Exercise instructions:
Rewrite all of the material below as a numbered list, one item per line, with any blank lines dropped.

Entries:
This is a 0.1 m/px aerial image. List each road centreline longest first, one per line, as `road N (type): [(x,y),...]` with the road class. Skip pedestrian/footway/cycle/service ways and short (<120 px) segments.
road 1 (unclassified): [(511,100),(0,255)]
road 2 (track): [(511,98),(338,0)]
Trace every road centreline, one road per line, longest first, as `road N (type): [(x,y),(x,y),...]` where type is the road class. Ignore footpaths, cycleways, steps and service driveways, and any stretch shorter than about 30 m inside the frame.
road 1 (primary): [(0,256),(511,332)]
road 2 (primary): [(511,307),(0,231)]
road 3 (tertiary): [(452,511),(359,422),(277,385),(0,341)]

Full answer:
1. This is a 0.1 m/px aerial image. List each road centreline longest first, one per line, as `road N (type): [(x,y),...]` with the road class. Skip pedestrian/footway/cycle/service ways and short (<120 px) segments.
2. road 1 (unclassified): [(511,100),(0,255)]
3. road 2 (track): [(511,98),(338,0)]
4. Trace every road centreline, one road per line, longest first, as `road N (type): [(x,y),(x,y),...]` where type is the road class. Ignore footpaths, cycleways, steps and service driveways, and any stretch shorter than about 30 m inside the frame.
5. road 1 (primary): [(0,256),(511,332)]
6. road 2 (primary): [(511,307),(0,231)]
7. road 3 (tertiary): [(452,511),(359,422),(277,385),(0,341)]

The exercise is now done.